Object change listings
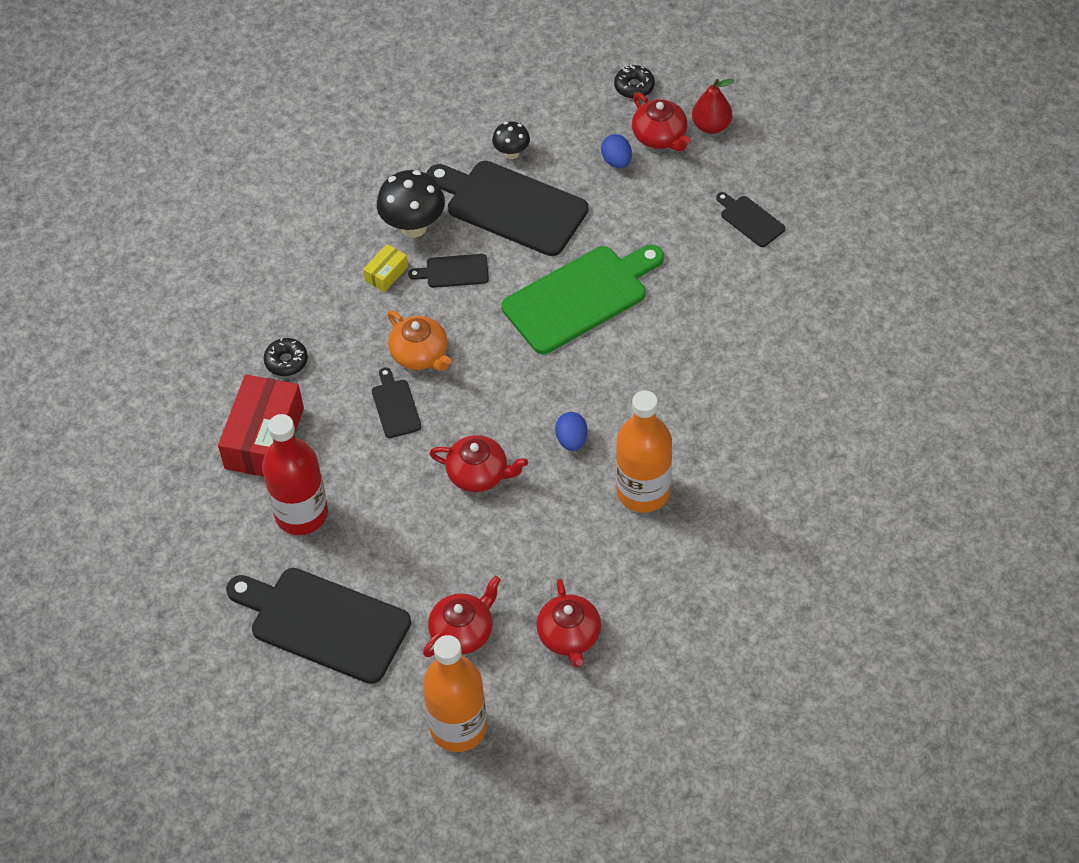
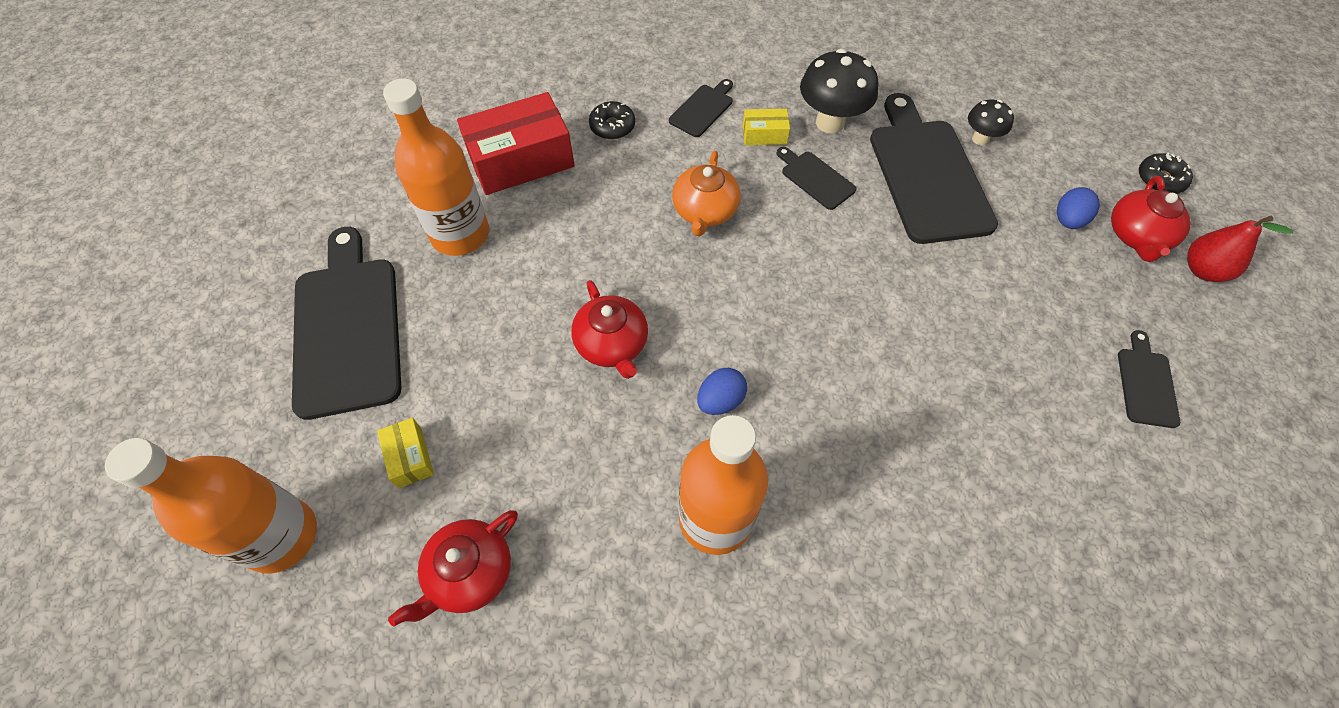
camera: 50 degrees right, 5 degrees up
(301, 514) = (460, 234): red bottle -> orange bottle
(395, 406) = (633, 228): black cutting board -> black cutting board (702, 109)
(463, 632) = (410, 457): red teapot -> yellow box
(580, 297) = (891, 293): green cutting board -> none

## [TASK PROMPT]
Reproduce every record above word for word. Leave the pictures out.

## [ANSWER SPACE]
camera: 50 degrees right, 5 degrees up
(301, 514) = (460, 234): red bottle -> orange bottle
(395, 406) = (633, 228): black cutting board -> black cutting board (702, 109)
(463, 632) = (410, 457): red teapot -> yellow box
(580, 297) = (891, 293): green cutting board -> none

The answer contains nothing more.